▸ Task objective
Copy out every line of the records below word for word, leaving out the pictures.

▸ Supplied material
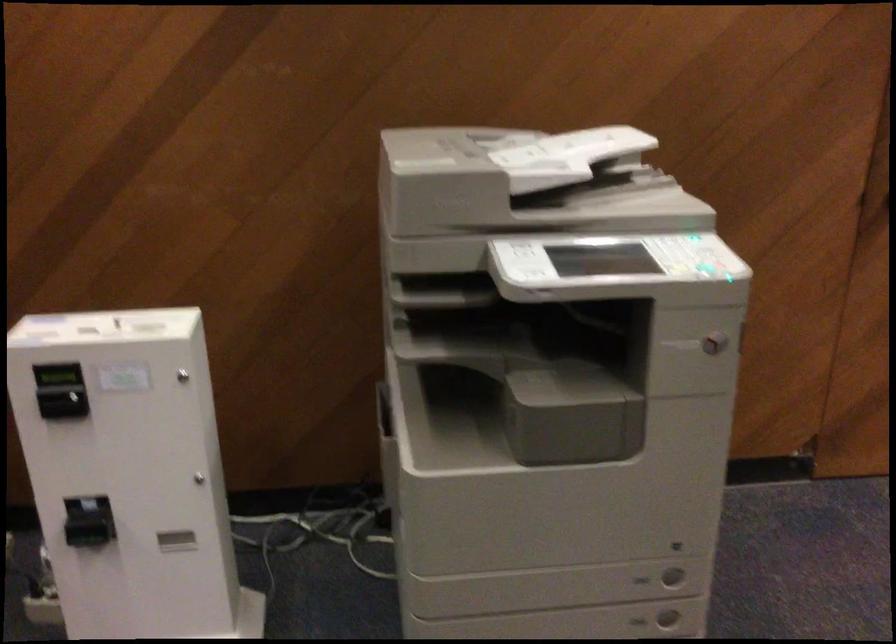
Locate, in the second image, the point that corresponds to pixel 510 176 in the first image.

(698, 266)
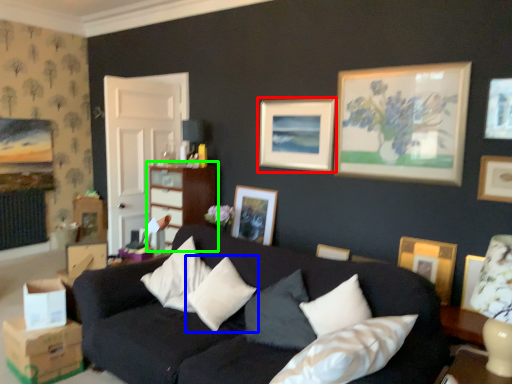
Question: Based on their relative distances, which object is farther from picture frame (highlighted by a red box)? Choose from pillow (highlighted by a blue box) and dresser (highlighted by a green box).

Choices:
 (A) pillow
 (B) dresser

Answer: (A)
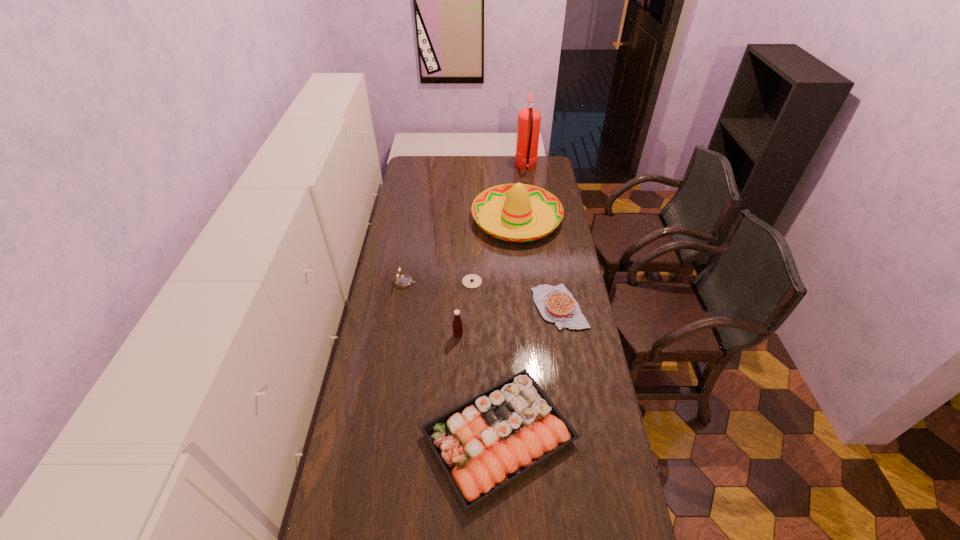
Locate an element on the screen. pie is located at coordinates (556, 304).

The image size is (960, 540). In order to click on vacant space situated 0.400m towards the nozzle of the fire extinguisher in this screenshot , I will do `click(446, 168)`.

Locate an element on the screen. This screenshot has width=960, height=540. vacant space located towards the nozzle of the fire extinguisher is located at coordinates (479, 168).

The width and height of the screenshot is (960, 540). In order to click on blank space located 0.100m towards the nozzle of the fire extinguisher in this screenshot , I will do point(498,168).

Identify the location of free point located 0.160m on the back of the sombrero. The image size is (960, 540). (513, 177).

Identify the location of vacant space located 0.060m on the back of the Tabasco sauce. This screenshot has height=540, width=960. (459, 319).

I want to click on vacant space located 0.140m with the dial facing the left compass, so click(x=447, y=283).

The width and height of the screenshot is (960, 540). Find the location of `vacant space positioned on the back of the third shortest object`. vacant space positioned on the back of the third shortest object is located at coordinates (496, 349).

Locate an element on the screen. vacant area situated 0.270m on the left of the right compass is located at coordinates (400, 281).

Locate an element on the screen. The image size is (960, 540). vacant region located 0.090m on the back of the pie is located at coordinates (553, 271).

▸ Response area
Locate, in the second image, the point that corresponds to pixel 510 176 in the first image.

(698, 266)
Question: Based on their relative distances, which object is farther from picture frame (highlighted by a red box)? Choose from pillow (highlighted by a blue box) and dresser (highlighted by a green box).

Choices:
 (A) pillow
 (B) dresser

Answer: (A)
Locate an element on the screen. pie is located at coordinates (556, 304).

The image size is (960, 540). In order to click on vacant space situated 0.400m towards the nozzle of the fire extinguisher in this screenshot , I will do `click(446, 168)`.

Locate an element on the screen. This screenshot has width=960, height=540. vacant space located towards the nozzle of the fire extinguisher is located at coordinates (479, 168).

The width and height of the screenshot is (960, 540). In order to click on blank space located 0.100m towards the nozzle of the fire extinguisher in this screenshot , I will do point(498,168).

Identify the location of free point located 0.160m on the back of the sombrero. The image size is (960, 540). (513, 177).

Identify the location of vacant space located 0.060m on the back of the Tabasco sauce. This screenshot has height=540, width=960. (459, 319).

I want to click on vacant space located 0.140m with the dial facing the left compass, so click(x=447, y=283).

The width and height of the screenshot is (960, 540). Find the location of `vacant space positioned on the back of the third shortest object`. vacant space positioned on the back of the third shortest object is located at coordinates (496, 349).

Locate an element on the screen. vacant area situated 0.270m on the left of the right compass is located at coordinates (400, 281).

Locate an element on the screen. The image size is (960, 540). vacant region located 0.090m on the back of the pie is located at coordinates (553, 271).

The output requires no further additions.